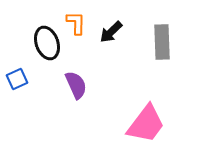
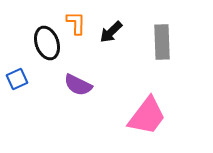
purple semicircle: moved 2 px right; rotated 140 degrees clockwise
pink trapezoid: moved 1 px right, 8 px up
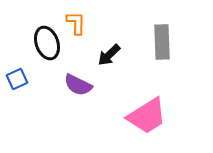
black arrow: moved 2 px left, 23 px down
pink trapezoid: rotated 21 degrees clockwise
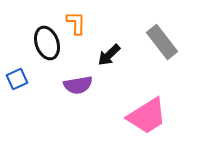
gray rectangle: rotated 36 degrees counterclockwise
purple semicircle: rotated 36 degrees counterclockwise
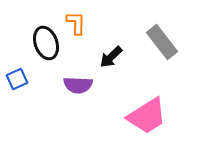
black ellipse: moved 1 px left
black arrow: moved 2 px right, 2 px down
purple semicircle: rotated 12 degrees clockwise
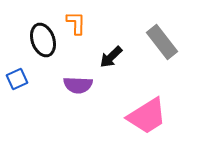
black ellipse: moved 3 px left, 3 px up
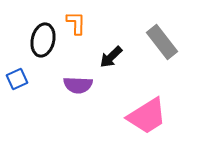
black ellipse: rotated 32 degrees clockwise
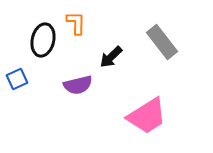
purple semicircle: rotated 16 degrees counterclockwise
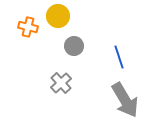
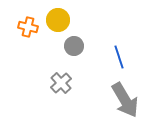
yellow circle: moved 4 px down
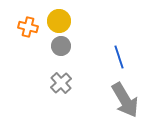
yellow circle: moved 1 px right, 1 px down
gray circle: moved 13 px left
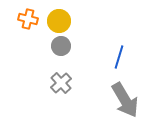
orange cross: moved 8 px up
blue line: rotated 35 degrees clockwise
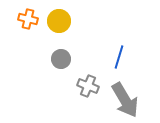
gray circle: moved 13 px down
gray cross: moved 27 px right, 3 px down; rotated 25 degrees counterclockwise
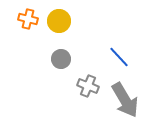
blue line: rotated 60 degrees counterclockwise
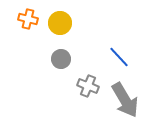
yellow circle: moved 1 px right, 2 px down
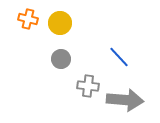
gray cross: rotated 15 degrees counterclockwise
gray arrow: rotated 54 degrees counterclockwise
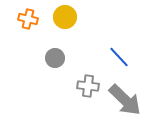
yellow circle: moved 5 px right, 6 px up
gray circle: moved 6 px left, 1 px up
gray arrow: rotated 39 degrees clockwise
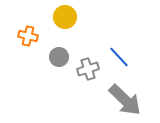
orange cross: moved 17 px down
gray circle: moved 4 px right, 1 px up
gray cross: moved 17 px up; rotated 25 degrees counterclockwise
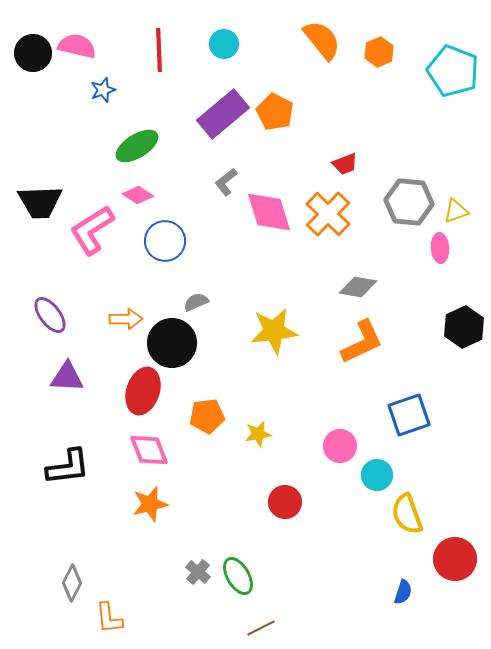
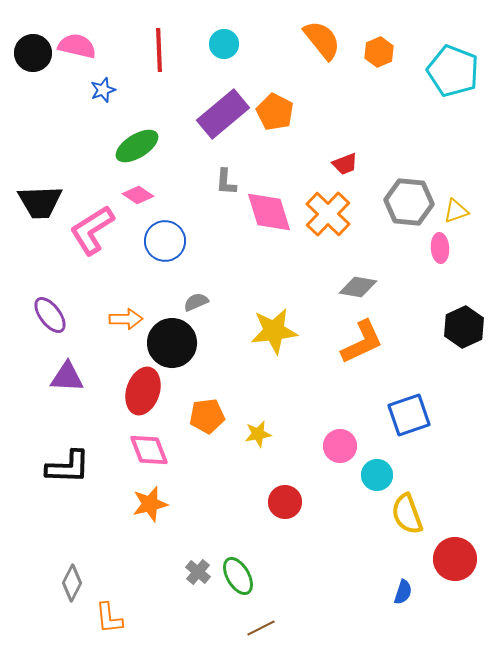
gray L-shape at (226, 182): rotated 48 degrees counterclockwise
black L-shape at (68, 467): rotated 9 degrees clockwise
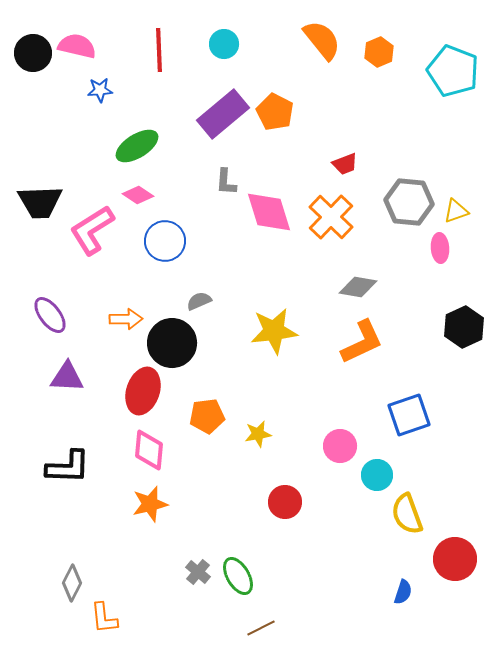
blue star at (103, 90): moved 3 px left; rotated 15 degrees clockwise
orange cross at (328, 214): moved 3 px right, 3 px down
gray semicircle at (196, 302): moved 3 px right, 1 px up
pink diamond at (149, 450): rotated 27 degrees clockwise
orange L-shape at (109, 618): moved 5 px left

> **Problem requirements**
Recast the data above as a Markdown table with two columns, Row and Motion, giving each line its sequential number. Omit blank lines and leave the pictures out.

> **Solution below**
| Row | Motion |
|---|---|
| 1 | purple semicircle: moved 2 px right; rotated 140 degrees clockwise |
| 2 | pink trapezoid: moved 1 px right, 8 px up |
| 3 | black arrow: moved 2 px left, 23 px down |
| 4 | pink trapezoid: rotated 21 degrees clockwise |
| 5 | gray rectangle: rotated 36 degrees counterclockwise |
| 6 | purple semicircle: rotated 36 degrees counterclockwise |
| 7 | black ellipse: moved 1 px left |
| 8 | black arrow: moved 2 px right, 2 px down |
| 9 | purple semicircle: rotated 12 degrees clockwise |
| 10 | black ellipse: moved 3 px left, 3 px up |
| 11 | black ellipse: rotated 32 degrees clockwise |
| 12 | purple semicircle: rotated 16 degrees counterclockwise |
| 13 | yellow circle: moved 4 px down |
| 14 | yellow circle: moved 1 px right, 1 px down |
| 15 | gray circle: moved 13 px left |
| 16 | orange cross: moved 8 px up |
| 17 | blue line: rotated 35 degrees clockwise |
| 18 | gray circle: moved 13 px down |
| 19 | gray cross: moved 27 px right, 3 px down; rotated 25 degrees counterclockwise |
| 20 | blue line: rotated 60 degrees counterclockwise |
| 21 | yellow circle: moved 1 px right, 2 px down |
| 22 | gray cross: rotated 15 degrees counterclockwise |
| 23 | gray arrow: rotated 54 degrees counterclockwise |
| 24 | yellow circle: moved 5 px right, 6 px up |
| 25 | gray circle: moved 6 px left, 1 px up |
| 26 | gray arrow: rotated 39 degrees clockwise |
| 27 | orange cross: moved 17 px down |
| 28 | gray circle: moved 4 px right, 1 px up |
| 29 | gray cross: moved 17 px up; rotated 25 degrees counterclockwise |
| 30 | gray L-shape at (226, 182): rotated 48 degrees counterclockwise |
| 31 | black L-shape at (68, 467): rotated 9 degrees clockwise |
| 32 | blue star at (103, 90): moved 3 px left; rotated 15 degrees clockwise |
| 33 | orange cross at (328, 214): moved 3 px right, 3 px down |
| 34 | gray semicircle at (196, 302): moved 3 px right, 1 px up |
| 35 | pink diamond at (149, 450): rotated 27 degrees clockwise |
| 36 | orange L-shape at (109, 618): moved 5 px left |